> Records contained in a dataset
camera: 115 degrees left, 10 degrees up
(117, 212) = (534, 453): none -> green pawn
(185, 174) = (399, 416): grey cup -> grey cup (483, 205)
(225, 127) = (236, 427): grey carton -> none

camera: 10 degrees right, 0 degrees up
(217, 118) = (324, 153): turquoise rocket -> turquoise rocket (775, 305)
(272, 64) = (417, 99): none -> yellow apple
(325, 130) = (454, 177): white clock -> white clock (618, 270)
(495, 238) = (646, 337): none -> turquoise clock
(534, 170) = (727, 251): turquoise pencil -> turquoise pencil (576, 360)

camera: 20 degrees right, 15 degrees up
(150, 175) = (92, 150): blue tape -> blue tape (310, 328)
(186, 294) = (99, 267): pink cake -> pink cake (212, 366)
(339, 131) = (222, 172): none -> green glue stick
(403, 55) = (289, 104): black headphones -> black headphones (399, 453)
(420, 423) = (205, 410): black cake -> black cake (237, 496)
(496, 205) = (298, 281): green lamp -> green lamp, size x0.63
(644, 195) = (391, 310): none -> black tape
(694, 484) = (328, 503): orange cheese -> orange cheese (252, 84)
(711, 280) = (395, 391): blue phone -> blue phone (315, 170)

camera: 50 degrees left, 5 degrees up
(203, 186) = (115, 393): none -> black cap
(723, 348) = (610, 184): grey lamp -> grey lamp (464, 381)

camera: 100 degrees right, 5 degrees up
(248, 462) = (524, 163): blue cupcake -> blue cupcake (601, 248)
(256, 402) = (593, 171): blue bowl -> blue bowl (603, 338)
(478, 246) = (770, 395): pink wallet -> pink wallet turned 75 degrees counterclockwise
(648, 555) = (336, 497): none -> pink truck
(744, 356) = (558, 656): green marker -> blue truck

> Problem to solve
Write out again, exactly, the line containing "(203, 186) = (115, 393): none -> black cap" and every later line of the records. Omit the rest.

> Response
(203, 186) = (115, 393): none -> black cap
(723, 348) = (610, 184): grey lamp -> grey lamp (464, 381)

camera: 100 degrees right, 5 degrees up
(248, 462) = (524, 163): blue cupcake -> blue cupcake (601, 248)
(256, 402) = (593, 171): blue bowl -> blue bowl (603, 338)
(478, 246) = (770, 395): pink wallet -> pink wallet turned 75 degrees counterclockwise
(648, 555) = (336, 497): none -> pink truck
(744, 356) = (558, 656): green marker -> blue truck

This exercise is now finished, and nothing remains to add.